▶ _What is being asked_
Using the listing below, please gather every line containing the word "white".

▶ _Information shown_

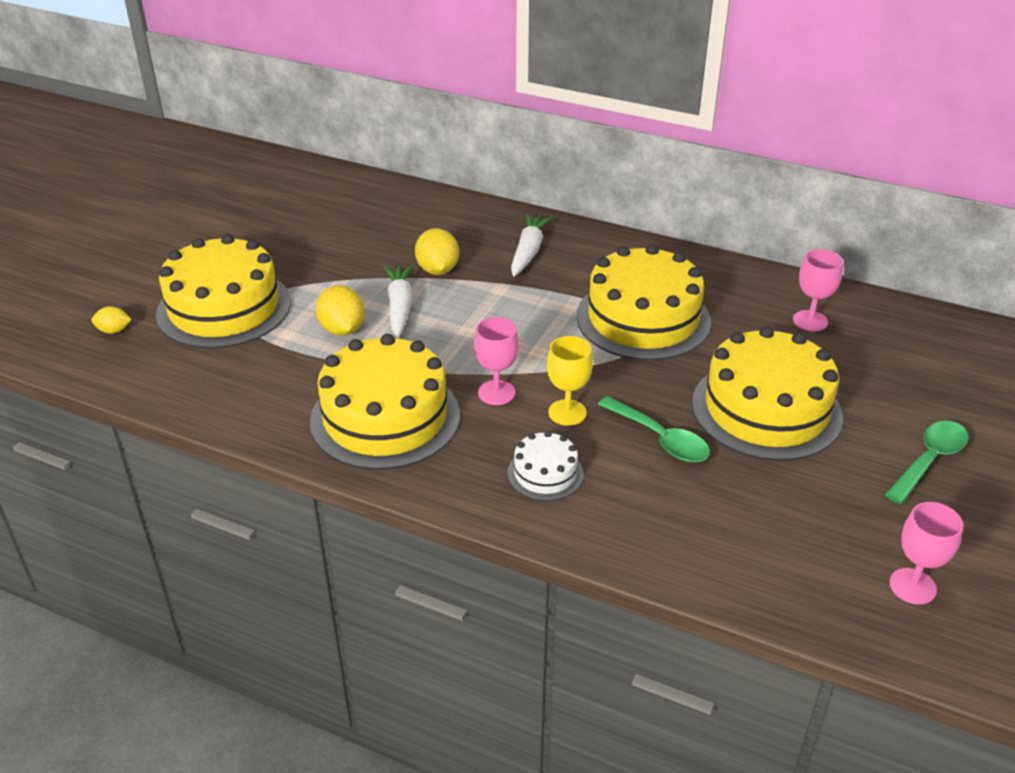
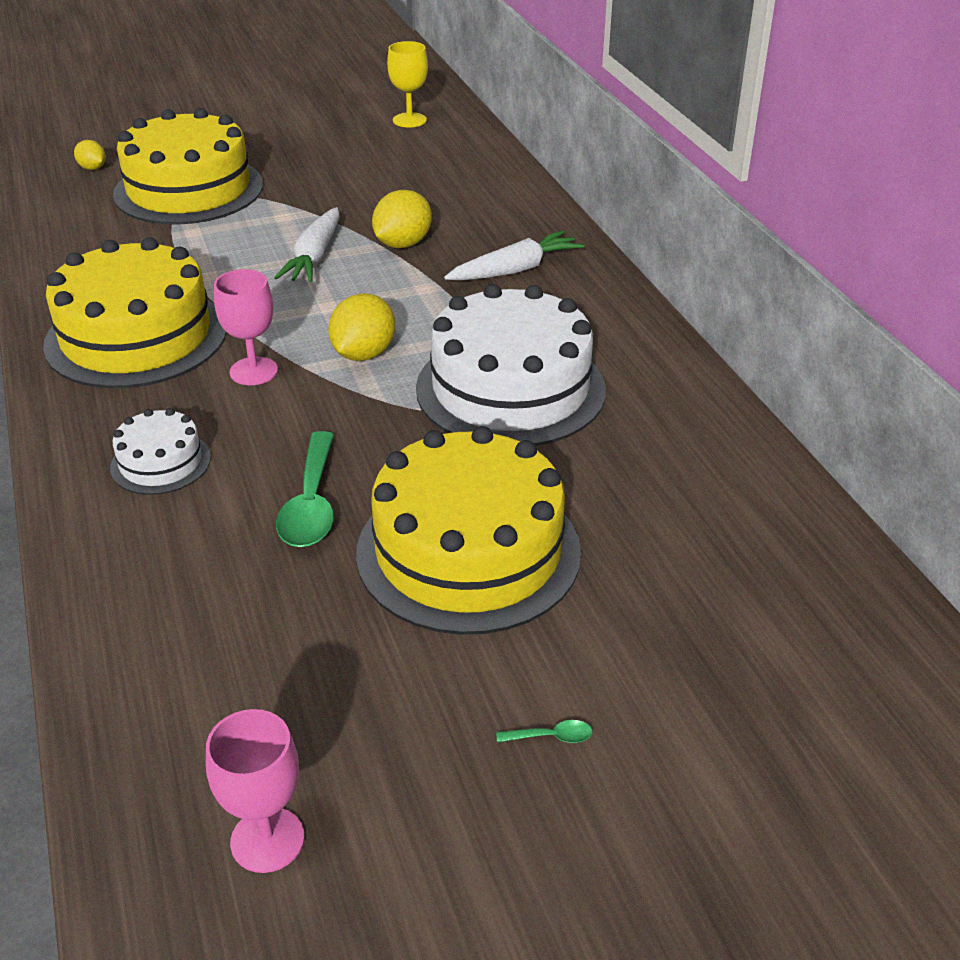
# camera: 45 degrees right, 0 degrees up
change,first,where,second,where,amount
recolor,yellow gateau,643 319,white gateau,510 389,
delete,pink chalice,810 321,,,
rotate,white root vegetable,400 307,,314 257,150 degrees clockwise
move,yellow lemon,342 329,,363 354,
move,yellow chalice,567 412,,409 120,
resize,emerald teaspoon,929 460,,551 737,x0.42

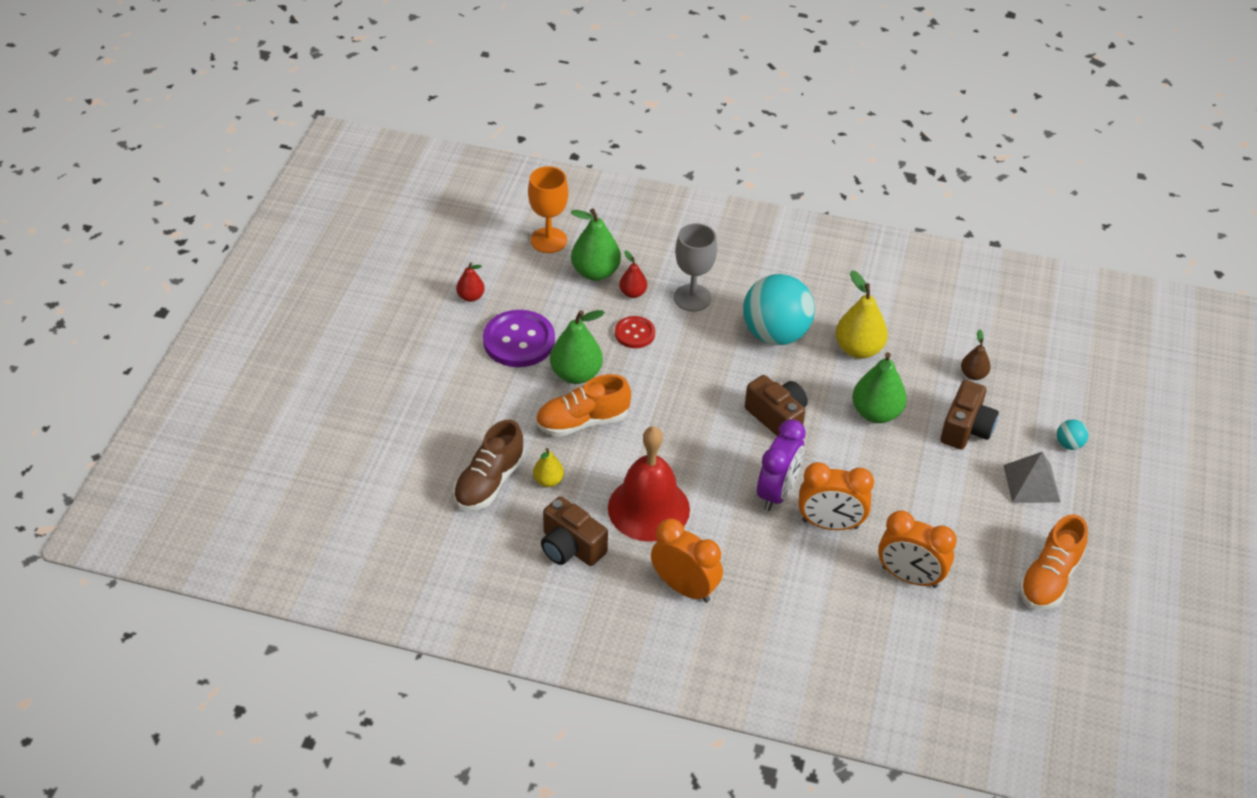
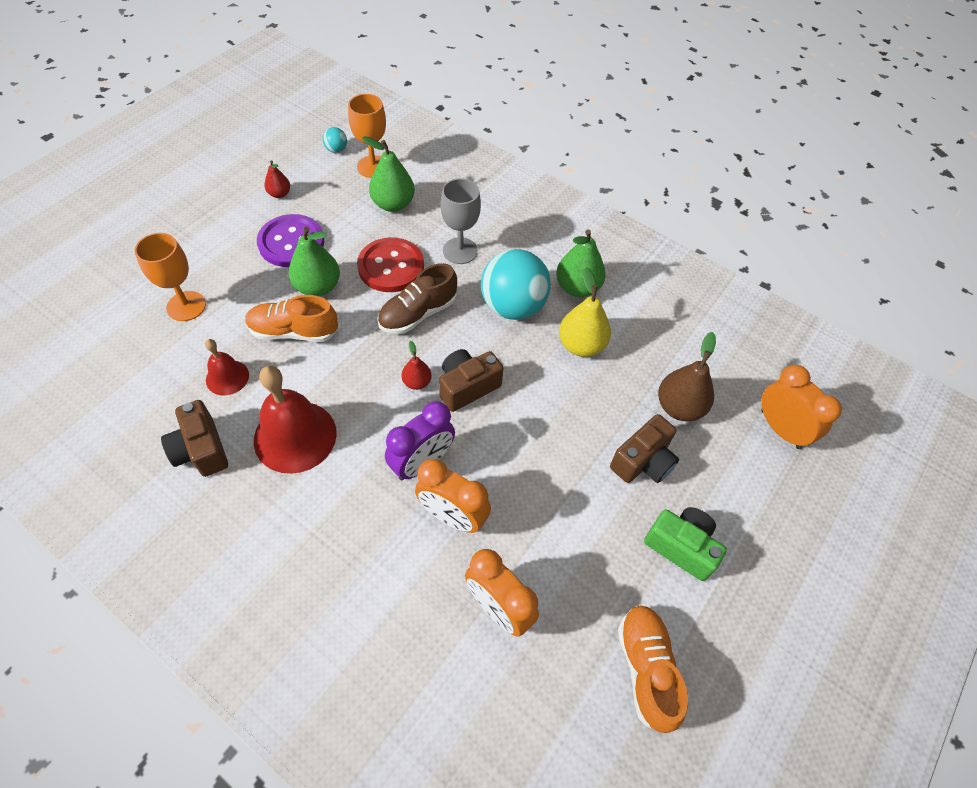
# camera: 20 degrees right, 10 degrees up
change,first,where,second,where,amount
move,scarlet pear,633 293,,417 382,
resize,scarlet sewing button,634 333,,391 266,x1.76
resize,russet pear,973 375,,679 407,x1.79
move,emerald pear,876 413,,577 287,
rotate,russet photo camera,777 417,,467 387,105 degrees counterclockwise
move,russet lace-up shoe,489 482,,418 313,
move,teal play ball,1069 444,,336 149,
replace,yellow pear,548 481,scarlet school bell,227 377,
replace,gray pyramid,1031 483,emerald photo camera,681 547,
rotate,orange lace-up shoe,1049 578,,646 669,120 degrees clockwise
move,orange bedside clock,684 587,,780 429,
insert,,,orange chalice,186 306,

▶ _Exercise response_
recolor,yellow gateau,643 319,white gateau,510 389,
rotate,white root vegetable,400 307,,314 257,150 degrees clockwise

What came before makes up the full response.